Collection entries:
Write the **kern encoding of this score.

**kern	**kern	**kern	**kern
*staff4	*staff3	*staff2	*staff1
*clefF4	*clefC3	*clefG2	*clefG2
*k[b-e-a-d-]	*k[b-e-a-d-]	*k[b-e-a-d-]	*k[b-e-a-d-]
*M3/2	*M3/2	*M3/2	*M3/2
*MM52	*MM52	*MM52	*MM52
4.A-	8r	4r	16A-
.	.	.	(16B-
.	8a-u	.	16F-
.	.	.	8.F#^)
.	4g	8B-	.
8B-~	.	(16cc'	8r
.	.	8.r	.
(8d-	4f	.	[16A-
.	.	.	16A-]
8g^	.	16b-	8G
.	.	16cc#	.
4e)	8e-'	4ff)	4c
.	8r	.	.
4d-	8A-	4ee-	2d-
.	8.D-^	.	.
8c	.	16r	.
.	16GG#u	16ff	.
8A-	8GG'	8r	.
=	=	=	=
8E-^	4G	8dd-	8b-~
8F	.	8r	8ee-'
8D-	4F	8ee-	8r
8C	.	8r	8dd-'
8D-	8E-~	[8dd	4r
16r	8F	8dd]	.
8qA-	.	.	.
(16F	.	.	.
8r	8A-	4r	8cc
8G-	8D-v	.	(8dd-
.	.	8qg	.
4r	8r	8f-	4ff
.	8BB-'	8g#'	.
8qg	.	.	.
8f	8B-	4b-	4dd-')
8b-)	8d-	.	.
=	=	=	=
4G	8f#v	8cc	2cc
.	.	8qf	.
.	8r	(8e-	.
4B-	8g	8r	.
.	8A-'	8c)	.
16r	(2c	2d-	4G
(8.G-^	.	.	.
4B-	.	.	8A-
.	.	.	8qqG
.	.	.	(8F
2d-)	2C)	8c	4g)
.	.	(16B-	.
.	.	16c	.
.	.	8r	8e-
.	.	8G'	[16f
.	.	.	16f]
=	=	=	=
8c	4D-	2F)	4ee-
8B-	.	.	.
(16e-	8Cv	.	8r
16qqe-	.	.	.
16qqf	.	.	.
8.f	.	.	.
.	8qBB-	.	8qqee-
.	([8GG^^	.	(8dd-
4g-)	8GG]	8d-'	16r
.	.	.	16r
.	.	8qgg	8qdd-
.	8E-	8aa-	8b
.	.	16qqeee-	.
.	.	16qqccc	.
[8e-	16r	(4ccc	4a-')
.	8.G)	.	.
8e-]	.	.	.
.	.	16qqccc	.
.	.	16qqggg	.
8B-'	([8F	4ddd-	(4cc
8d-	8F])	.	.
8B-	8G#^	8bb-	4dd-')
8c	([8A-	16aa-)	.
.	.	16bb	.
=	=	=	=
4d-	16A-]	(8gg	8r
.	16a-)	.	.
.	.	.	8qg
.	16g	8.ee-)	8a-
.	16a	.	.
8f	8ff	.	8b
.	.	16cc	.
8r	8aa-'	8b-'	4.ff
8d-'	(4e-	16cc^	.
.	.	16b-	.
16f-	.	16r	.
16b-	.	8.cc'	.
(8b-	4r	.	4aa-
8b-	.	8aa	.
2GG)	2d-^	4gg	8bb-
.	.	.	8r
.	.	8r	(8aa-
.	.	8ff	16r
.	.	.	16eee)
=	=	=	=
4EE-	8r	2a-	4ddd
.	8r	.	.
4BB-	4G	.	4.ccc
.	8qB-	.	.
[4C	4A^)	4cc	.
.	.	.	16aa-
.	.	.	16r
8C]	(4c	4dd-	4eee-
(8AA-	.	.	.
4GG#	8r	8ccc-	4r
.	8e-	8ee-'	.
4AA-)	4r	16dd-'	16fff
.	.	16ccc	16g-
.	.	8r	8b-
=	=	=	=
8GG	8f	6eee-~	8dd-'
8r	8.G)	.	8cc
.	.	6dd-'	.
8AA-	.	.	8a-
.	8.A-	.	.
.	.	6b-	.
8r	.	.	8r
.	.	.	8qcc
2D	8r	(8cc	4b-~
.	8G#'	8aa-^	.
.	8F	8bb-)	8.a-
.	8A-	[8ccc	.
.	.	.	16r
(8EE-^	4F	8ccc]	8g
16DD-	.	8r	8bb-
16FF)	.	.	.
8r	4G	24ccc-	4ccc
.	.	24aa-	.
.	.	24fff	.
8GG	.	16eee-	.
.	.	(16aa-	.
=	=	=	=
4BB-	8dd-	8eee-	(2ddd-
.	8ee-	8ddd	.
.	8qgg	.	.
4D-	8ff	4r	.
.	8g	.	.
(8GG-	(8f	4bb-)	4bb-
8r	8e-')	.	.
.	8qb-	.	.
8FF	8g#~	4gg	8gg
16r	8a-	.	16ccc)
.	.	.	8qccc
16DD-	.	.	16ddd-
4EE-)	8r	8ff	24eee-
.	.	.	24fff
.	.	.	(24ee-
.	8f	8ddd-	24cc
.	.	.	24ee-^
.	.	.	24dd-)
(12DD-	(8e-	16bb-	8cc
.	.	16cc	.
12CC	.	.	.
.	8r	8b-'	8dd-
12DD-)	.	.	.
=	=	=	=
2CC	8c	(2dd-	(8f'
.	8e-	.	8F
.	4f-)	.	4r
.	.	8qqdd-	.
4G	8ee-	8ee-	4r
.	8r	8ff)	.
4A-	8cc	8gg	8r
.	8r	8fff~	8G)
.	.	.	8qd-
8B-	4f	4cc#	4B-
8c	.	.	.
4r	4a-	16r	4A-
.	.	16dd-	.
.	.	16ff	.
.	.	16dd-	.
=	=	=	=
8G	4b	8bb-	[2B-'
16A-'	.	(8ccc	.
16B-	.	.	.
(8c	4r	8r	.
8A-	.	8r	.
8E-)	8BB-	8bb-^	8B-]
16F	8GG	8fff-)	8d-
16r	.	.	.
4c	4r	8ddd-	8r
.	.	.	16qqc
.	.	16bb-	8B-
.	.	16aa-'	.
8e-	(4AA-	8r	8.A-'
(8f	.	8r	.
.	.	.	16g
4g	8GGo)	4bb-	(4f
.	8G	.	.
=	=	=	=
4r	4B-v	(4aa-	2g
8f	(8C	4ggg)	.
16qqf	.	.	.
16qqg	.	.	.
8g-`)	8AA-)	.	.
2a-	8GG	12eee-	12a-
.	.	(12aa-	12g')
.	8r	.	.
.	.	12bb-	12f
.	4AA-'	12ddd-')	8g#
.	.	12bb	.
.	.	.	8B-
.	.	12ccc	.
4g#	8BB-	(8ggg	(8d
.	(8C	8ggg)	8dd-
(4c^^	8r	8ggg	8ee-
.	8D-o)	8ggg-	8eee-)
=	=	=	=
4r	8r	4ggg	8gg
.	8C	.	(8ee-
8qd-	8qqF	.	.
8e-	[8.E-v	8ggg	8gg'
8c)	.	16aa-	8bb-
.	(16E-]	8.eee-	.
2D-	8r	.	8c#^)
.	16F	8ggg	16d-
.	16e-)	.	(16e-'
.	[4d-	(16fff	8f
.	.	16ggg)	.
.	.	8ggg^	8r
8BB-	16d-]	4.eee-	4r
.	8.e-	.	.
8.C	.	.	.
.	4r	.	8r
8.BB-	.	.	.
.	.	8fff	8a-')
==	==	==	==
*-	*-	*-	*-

Direction: Which lines in the rows above contain the string "kern"? Pull out each of them.

Solution:
Write the **kern encoding of this score.
**kern	**kern	**kern	**kern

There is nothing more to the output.